__EXERCISE AIM__
Repeat each record exactly as written, and drop any images.

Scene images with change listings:
────────────────────────────────────────
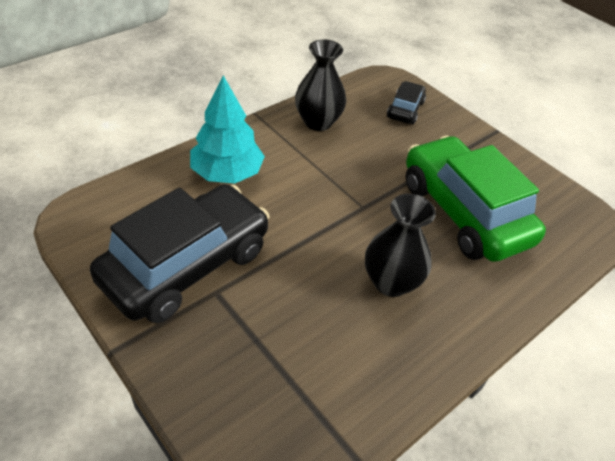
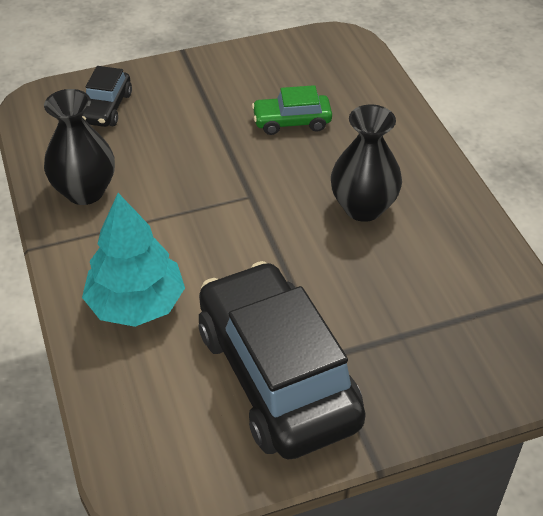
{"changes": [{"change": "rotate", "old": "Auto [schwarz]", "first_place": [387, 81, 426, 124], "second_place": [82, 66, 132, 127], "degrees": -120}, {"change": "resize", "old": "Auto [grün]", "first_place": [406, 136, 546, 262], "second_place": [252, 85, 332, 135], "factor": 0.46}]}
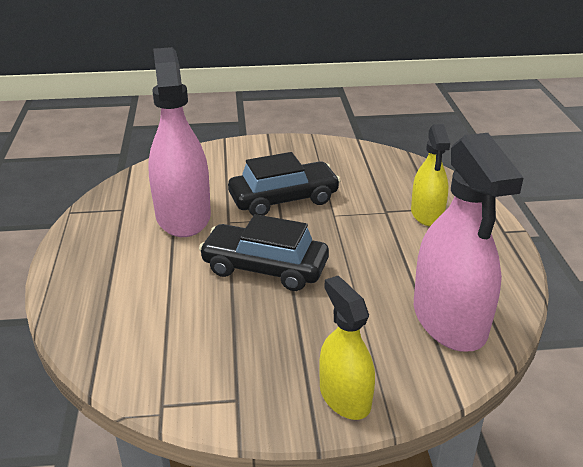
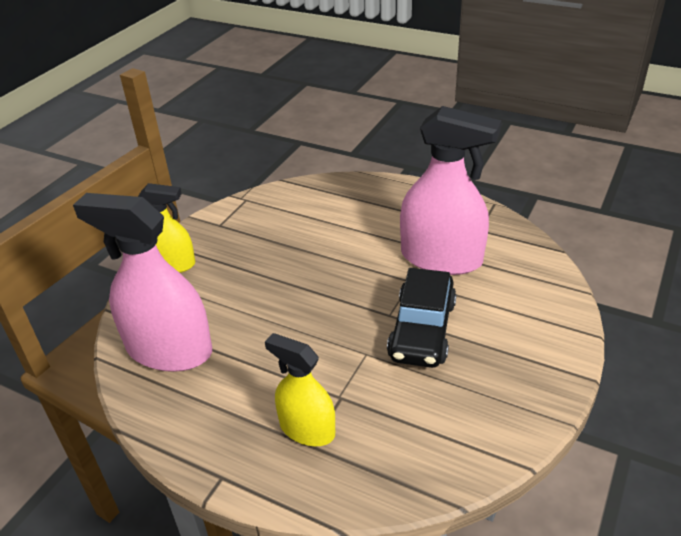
{"changes": [{"change": "delete", "old": "Auto [schwarz]", "first_place": [199, 214, 329, 291]}]}
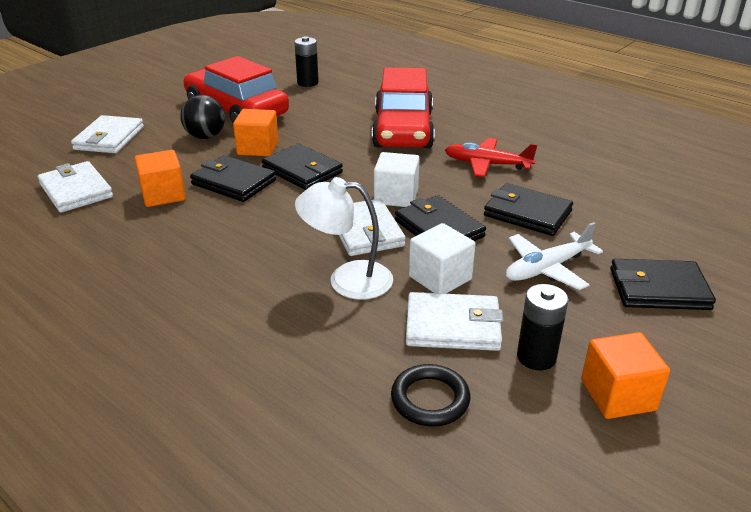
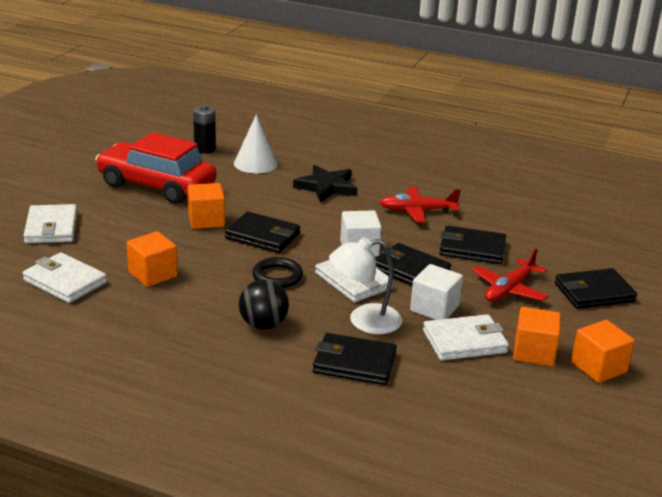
{"changes": [{"change": "replace", "old": "Auto [rot]", "new": "Stern [schwarz]", "first_place": [372, 67, 435, 148], "second_place": [293, 165, 357, 203]}, {"change": "move", "old": "Ball [schwarz]", "first_place": [180, 95, 225, 139], "second_place": [239, 279, 289, 329]}, {"change": "move", "old": "Geldbörse [schwarz]", "first_place": [190, 155, 276, 202], "second_place": [313, 333, 397, 385]}, {"change": "recolor", "old": "Flugzeug [weiß]", "new": "Flugzeug [rot]", "first_place": [506, 222, 603, 290], "second_place": [472, 248, 548, 302]}, {"change": "replace", "old": "Batterie [schwarz]", "new": "Kubus [orange]", "first_place": [517, 284, 569, 370], "second_place": [513, 307, 561, 366]}, {"change": "move", "old": "Ring [schwarz]", "first_place": [391, 364, 470, 427], "second_place": [252, 257, 303, 288]}, {"change": "insert", "new": "Kegel [weiß]", "second_place": [234, 115, 278, 173]}]}
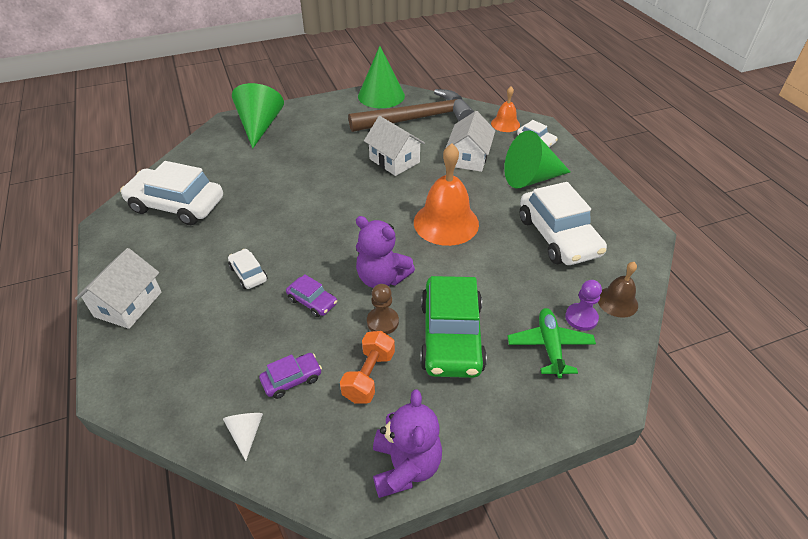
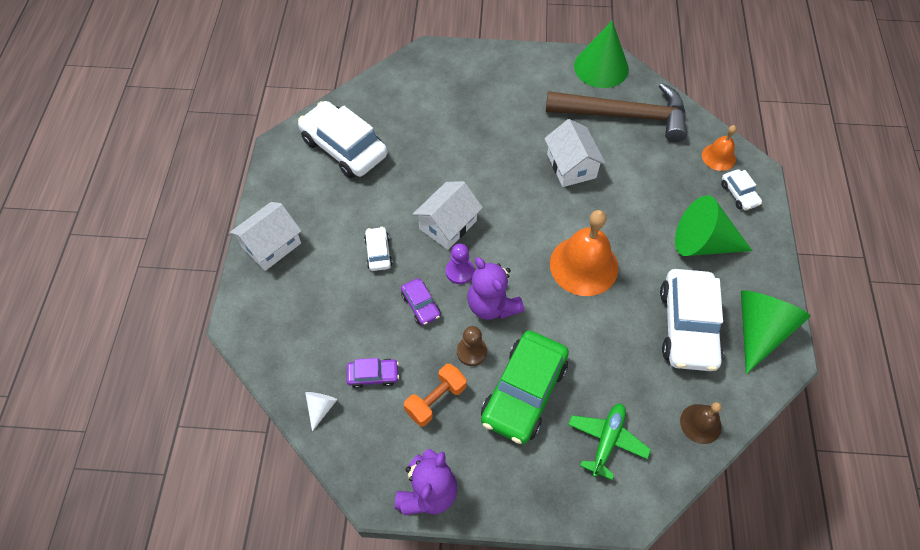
{"changes": [{"change": "move", "old": "Kegel [grün]", "first_place": [232, 83, 284, 149], "second_place": [741, 290, 811, 374]}, {"change": "move", "old": "Haus [weiß]", "first_place": [446, 111, 495, 172], "second_place": [413, 181, 483, 250]}, {"change": "move", "old": "Bauer [lila]", "first_place": [565, 280, 602, 331], "second_place": [446, 244, 474, 284]}]}
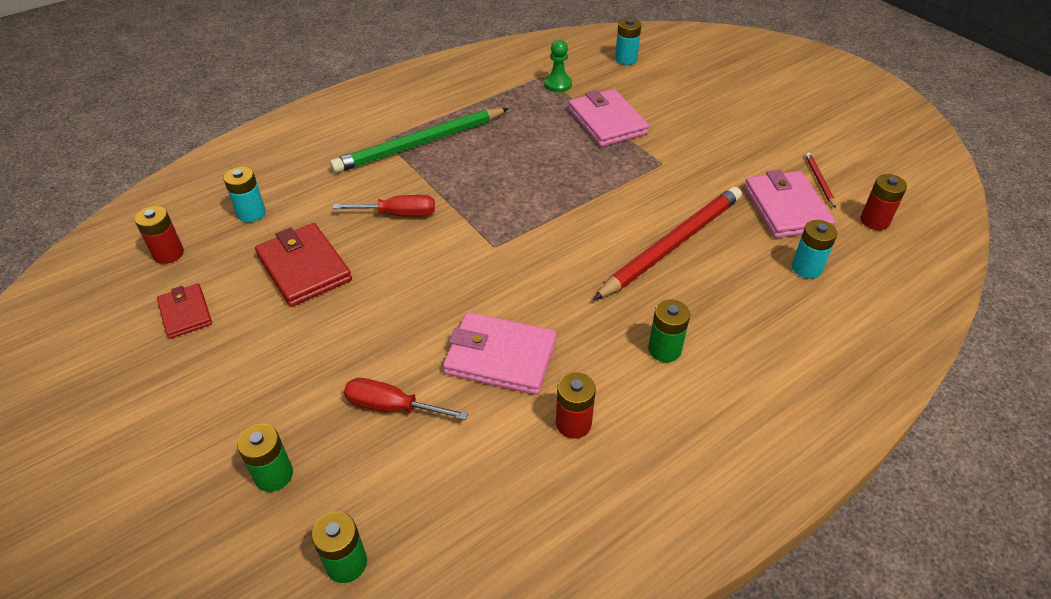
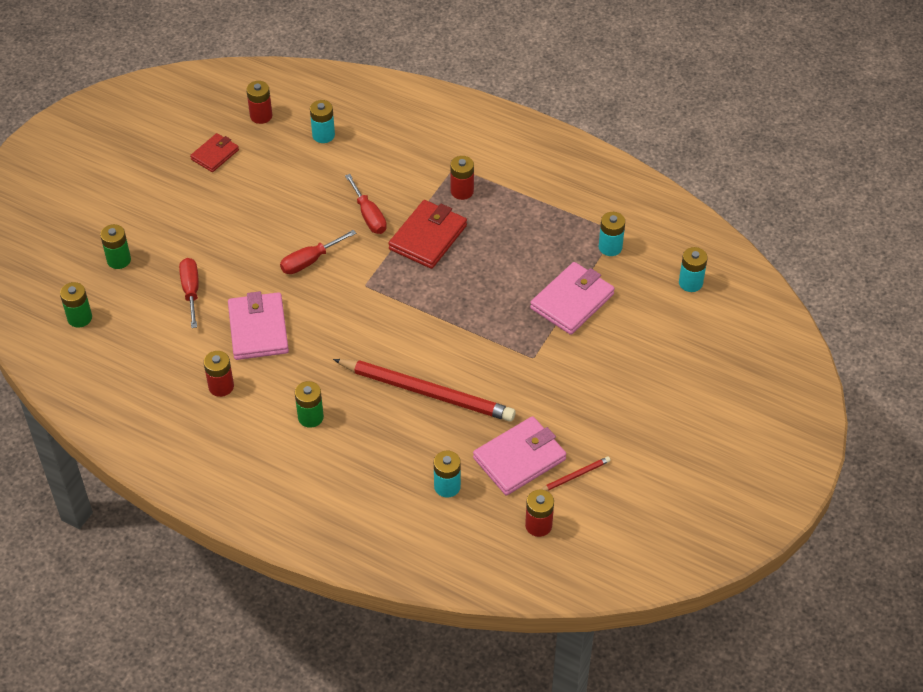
{"changes": [{"change": "replace", "old": "Bauer [grün]", "new": "Batterie [türkis]", "first_place": [544, 40, 572, 92], "second_place": [599, 212, 625, 256]}, {"change": "replace", "old": "Bleistift [grün]", "new": "Batterie [rot]", "first_place": [330, 108, 509, 173], "second_place": [450, 156, 474, 200]}, {"change": "move", "old": "Geldbörse [rot]", "first_place": [255, 223, 352, 307], "second_place": [388, 200, 467, 269]}, {"change": "insert", "new": "Schraubenzieher [rot]", "second_place": [280, 230, 356, 274]}]}
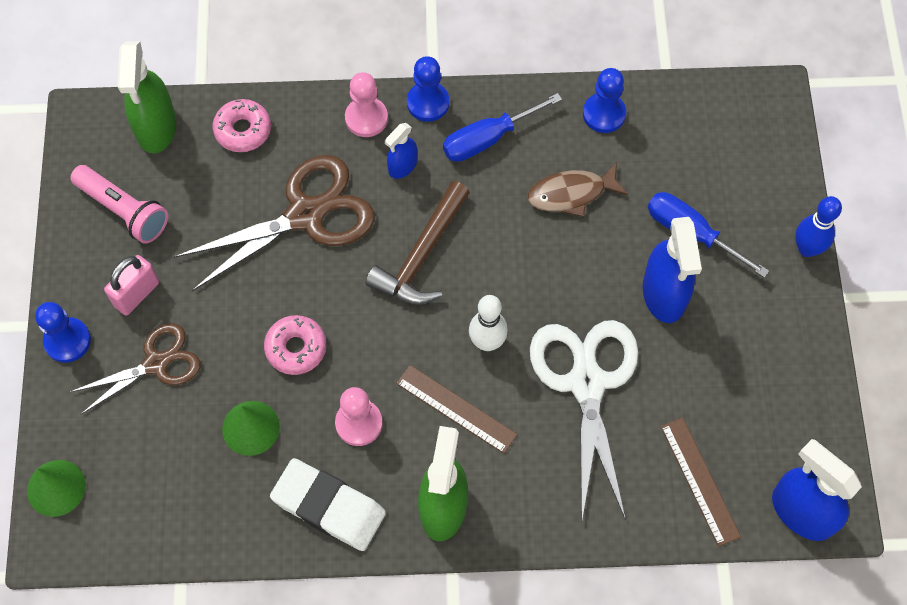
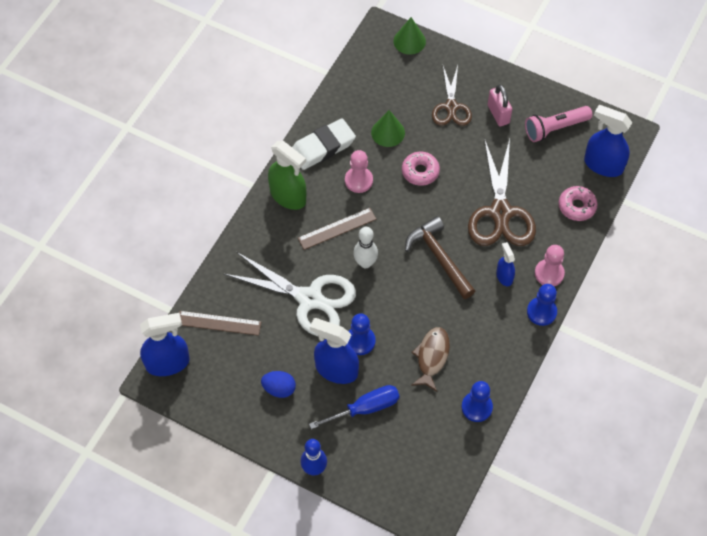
{"changes": [{"change": "recolor", "old": "Sprühflasche [grün]", "new": "Sprühflasche [blau]", "first_place": [117, 41, 176, 153], "second_place": [584, 105, 632, 177]}, {"change": "delete", "old": "Schraubenzieher [blau]", "first_place": [443, 93, 562, 162]}, {"change": "move", "old": "Bauer [blau]", "first_place": [35, 302, 91, 363], "second_place": [347, 313, 376, 355]}, {"change": "insert", "new": "Ei [blau]", "second_place": [261, 371, 296, 398]}]}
────────────────────────────────────────
__SOLUTION__
{"changes": [{"change": "rotate", "old": "Auto [schwarz]", "first_place": [387, 81, 426, 124], "second_place": [82, 66, 132, 127], "degrees": -120}, {"change": "resize", "old": "Auto [grün]", "first_place": [406, 136, 546, 262], "second_place": [252, 85, 332, 135], "factor": 0.46}]}
{"changes": [{"change": "delete", "old": "Auto [schwarz]", "first_place": [199, 214, 329, 291]}]}
{"changes": [{"change": "replace", "old": "Auto [rot]", "new": "Stern [schwarz]", "first_place": [372, 67, 435, 148], "second_place": [293, 165, 357, 203]}, {"change": "move", "old": "Ball [schwarz]", "first_place": [180, 95, 225, 139], "second_place": [239, 279, 289, 329]}, {"change": "move", "old": "Geldbörse [schwarz]", "first_place": [190, 155, 276, 202], "second_place": [313, 333, 397, 385]}, {"change": "recolor", "old": "Flugzeug [weiß]", "new": "Flugzeug [rot]", "first_place": [506, 222, 603, 290], "second_place": [472, 248, 548, 302]}, {"change": "replace", "old": "Batterie [schwarz]", "new": "Kubus [orange]", "first_place": [517, 284, 569, 370], "second_place": [513, 307, 561, 366]}, {"change": "move", "old": "Ring [schwarz]", "first_place": [391, 364, 470, 427], "second_place": [252, 257, 303, 288]}, {"change": "insert", "new": "Kegel [weiß]", "second_place": [234, 115, 278, 173]}]}
{"changes": [{"change": "move", "old": "Kegel [grün]", "first_place": [232, 83, 284, 149], "second_place": [741, 290, 811, 374]}, {"change": "move", "old": "Haus [weiß]", "first_place": [446, 111, 495, 172], "second_place": [413, 181, 483, 250]}, {"change": "move", "old": "Bauer [lila]", "first_place": [565, 280, 602, 331], "second_place": [446, 244, 474, 284]}]}
{"changes": [{"change": "replace", "old": "Bauer [grün]", "new": "Batterie [türkis]", "first_place": [544, 40, 572, 92], "second_place": [599, 212, 625, 256]}, {"change": "replace", "old": "Bleistift [grün]", "new": "Batterie [rot]", "first_place": [330, 108, 509, 173], "second_place": [450, 156, 474, 200]}, {"change": "move", "old": "Geldbörse [rot]", "first_place": [255, 223, 352, 307], "second_place": [388, 200, 467, 269]}, {"change": "insert", "new": "Schraubenzieher [rot]", "second_place": [280, 230, 356, 274]}]}
{"changes": [{"change": "recolor", "old": "Sprühflasche [grün]", "new": "Sprühflasche [blau]", "first_place": [117, 41, 176, 153], "second_place": [584, 105, 632, 177]}, {"change": "delete", "old": "Schraubenzieher [blau]", "first_place": [443, 93, 562, 162]}, {"change": "move", "old": "Bauer [blau]", "first_place": [35, 302, 91, 363], "second_place": [347, 313, 376, 355]}, {"change": "insert", "new": "Ei [blau]", "second_place": [261, 371, 296, 398]}]}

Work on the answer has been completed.